EXERCISE INSTRUCTIONS:
Throughout the records below, find the lines with the string "road" and give how many there are, nothing else.

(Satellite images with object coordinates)
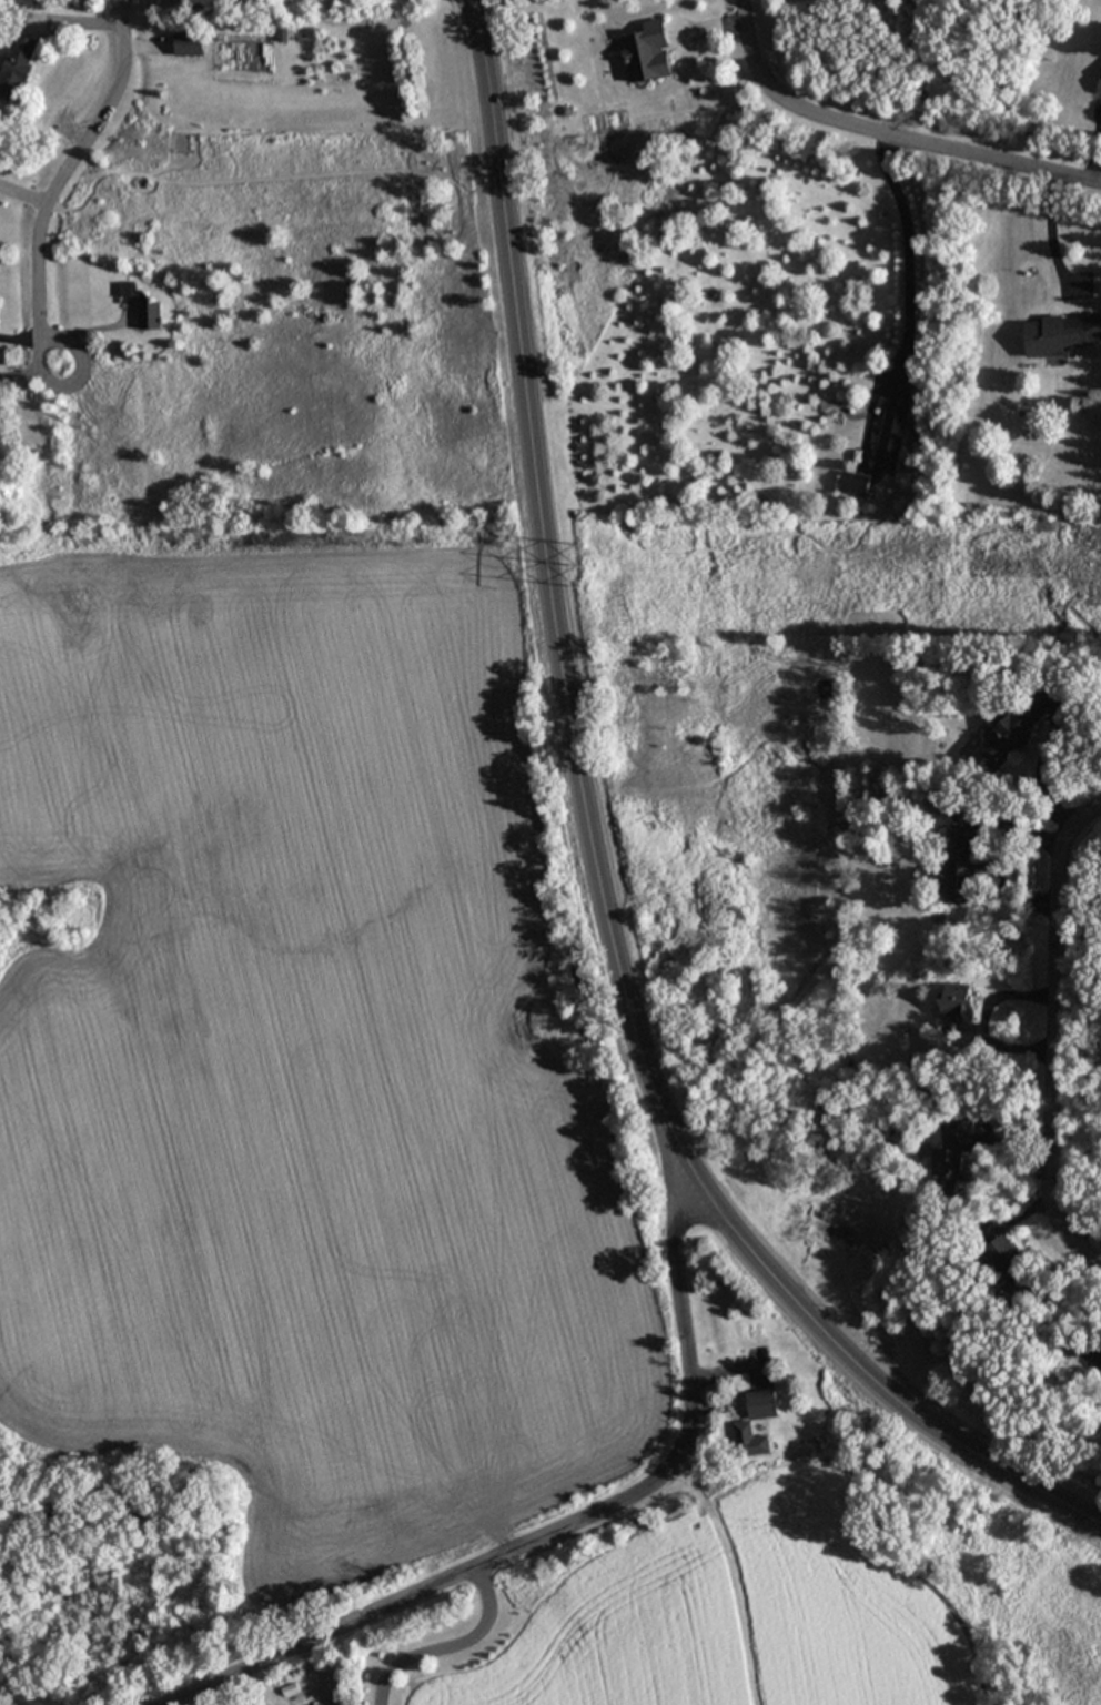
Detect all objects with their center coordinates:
building: (187, 43)
building: (648, 52)
building: (16, 66)
building: (1099, 89)
road: (879, 143)
road: (69, 164)
road: (1055, 252)
road: (907, 264)
building: (126, 289)
building: (148, 314)
building: (1051, 334)
road: (18, 368)
road: (74, 384)
building: (889, 437)
building: (854, 484)
power tower: (590, 572)
road: (551, 582)
building: (1018, 725)
building: (958, 866)
building: (957, 1003)
road: (1055, 1042)
building: (953, 1159)
building: (1007, 1268)
road: (863, 1371)
building: (1100, 1373)
building: (743, 1428)
road: (598, 1529)
road: (442, 1651)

ANSWER:
11